*** Begin section ***

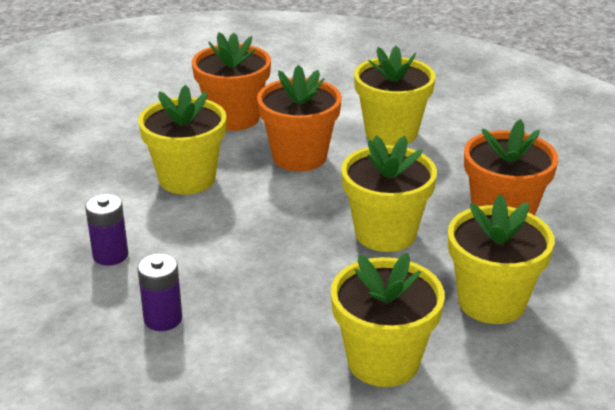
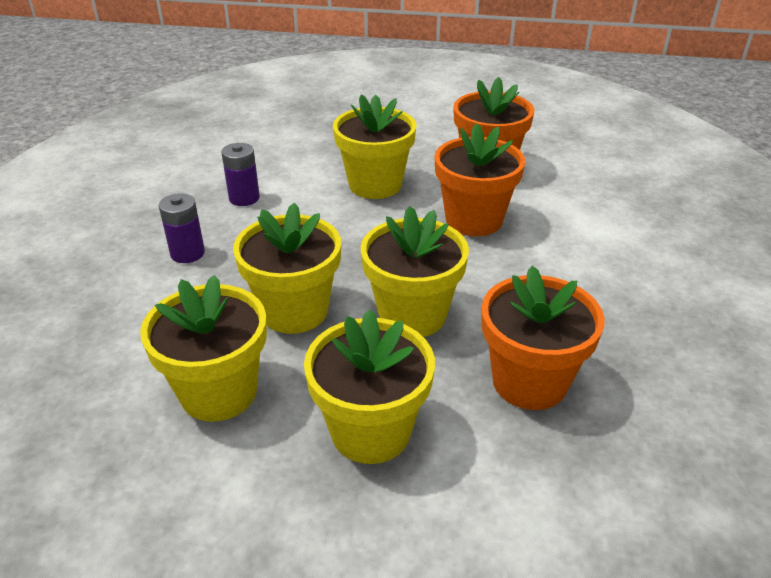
camera: 55 degrees right, 5 degrees up
(391, 133) = (582, 251): yellow flower pot -> yellow flower pot (294, 311)

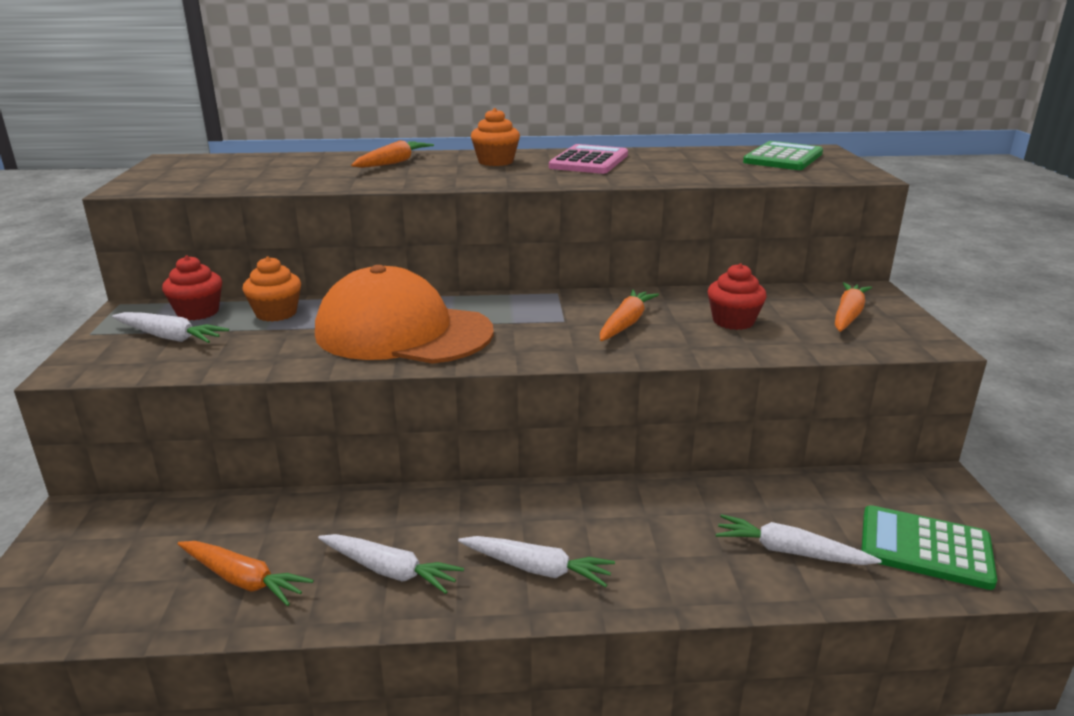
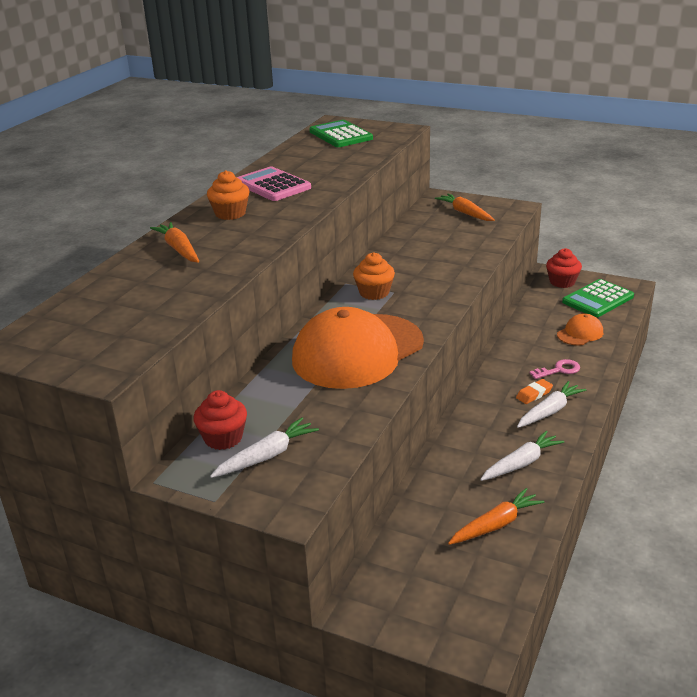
camera: 60 degrees left, 5 degrees up
(276, 313) = (266, 399): orange cupcake -> orange cupcake (374, 293)
(570, 543) = (534, 394): none -> orange eraser
(626, 323) = (417, 274): orange carrot -> none
(657, 553) = (558, 370): none -> pink key
(733, 321) = (444, 244): red cupcake -> red cupcake (562, 282)
(790, 551) = (580, 333): white carrot -> orange cap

*** End section ***

Only the lines from the one that contains "camera: 60 degrees left, 5 degrees up" to the end of the data should be output, exactly as they appear.

camera: 60 degrees left, 5 degrees up
(276, 313) = (266, 399): orange cupcake -> orange cupcake (374, 293)
(570, 543) = (534, 394): none -> orange eraser
(626, 323) = (417, 274): orange carrot -> none
(657, 553) = (558, 370): none -> pink key
(733, 321) = (444, 244): red cupcake -> red cupcake (562, 282)
(790, 551) = (580, 333): white carrot -> orange cap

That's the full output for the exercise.